Every line from the one containing "move | scarlet" to the one containing "move | rosy" in the records below, both included, must be set down exactly, and no other line.

(Input data)
▼
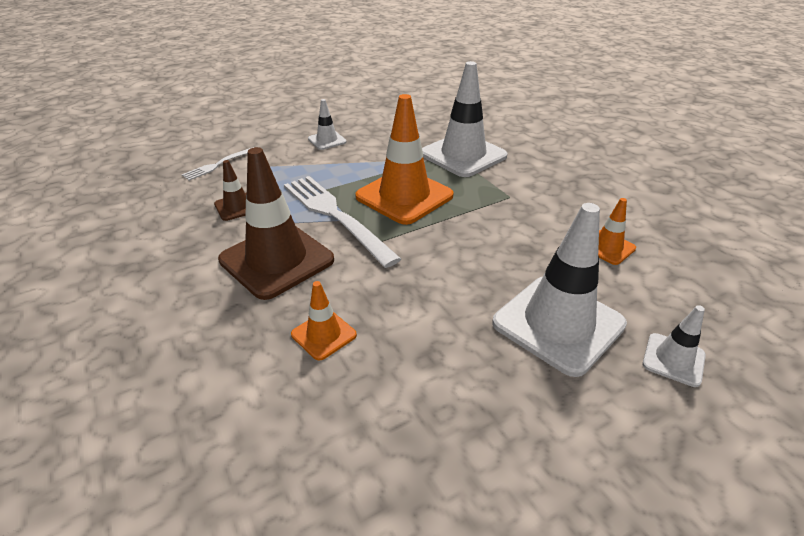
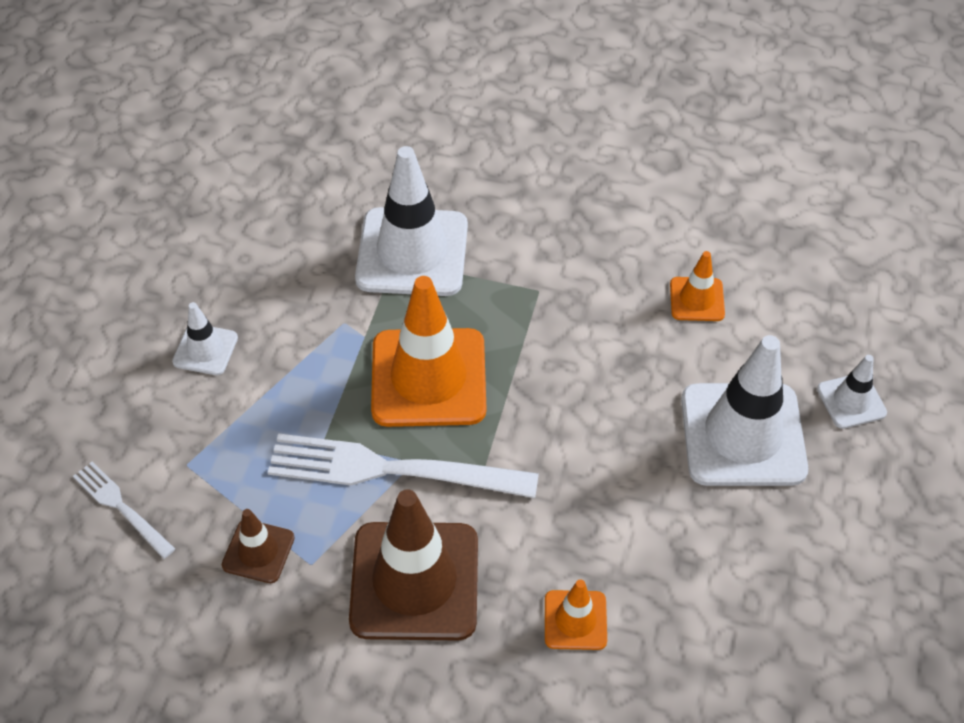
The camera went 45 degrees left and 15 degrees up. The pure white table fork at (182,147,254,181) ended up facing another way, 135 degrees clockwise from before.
▲
▼
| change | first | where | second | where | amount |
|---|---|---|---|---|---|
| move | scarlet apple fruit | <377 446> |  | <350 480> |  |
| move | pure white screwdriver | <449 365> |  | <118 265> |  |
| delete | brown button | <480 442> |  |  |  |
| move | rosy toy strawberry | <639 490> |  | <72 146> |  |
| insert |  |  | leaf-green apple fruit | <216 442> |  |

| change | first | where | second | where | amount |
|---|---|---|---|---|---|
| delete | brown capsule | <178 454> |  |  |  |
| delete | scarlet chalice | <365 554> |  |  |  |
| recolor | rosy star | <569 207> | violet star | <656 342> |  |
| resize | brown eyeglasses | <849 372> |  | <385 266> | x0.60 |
▲
(Expected answer)
| move | scarlet apple fruit | <377 446> |  | <350 480> |  |
| move | pure white screwdriver | <449 365> |  | <118 265> |  |
| delete | brown button | <480 442> |  |  |  |
| move | rosy toy strawberry | <639 490> |  | <72 146> |  |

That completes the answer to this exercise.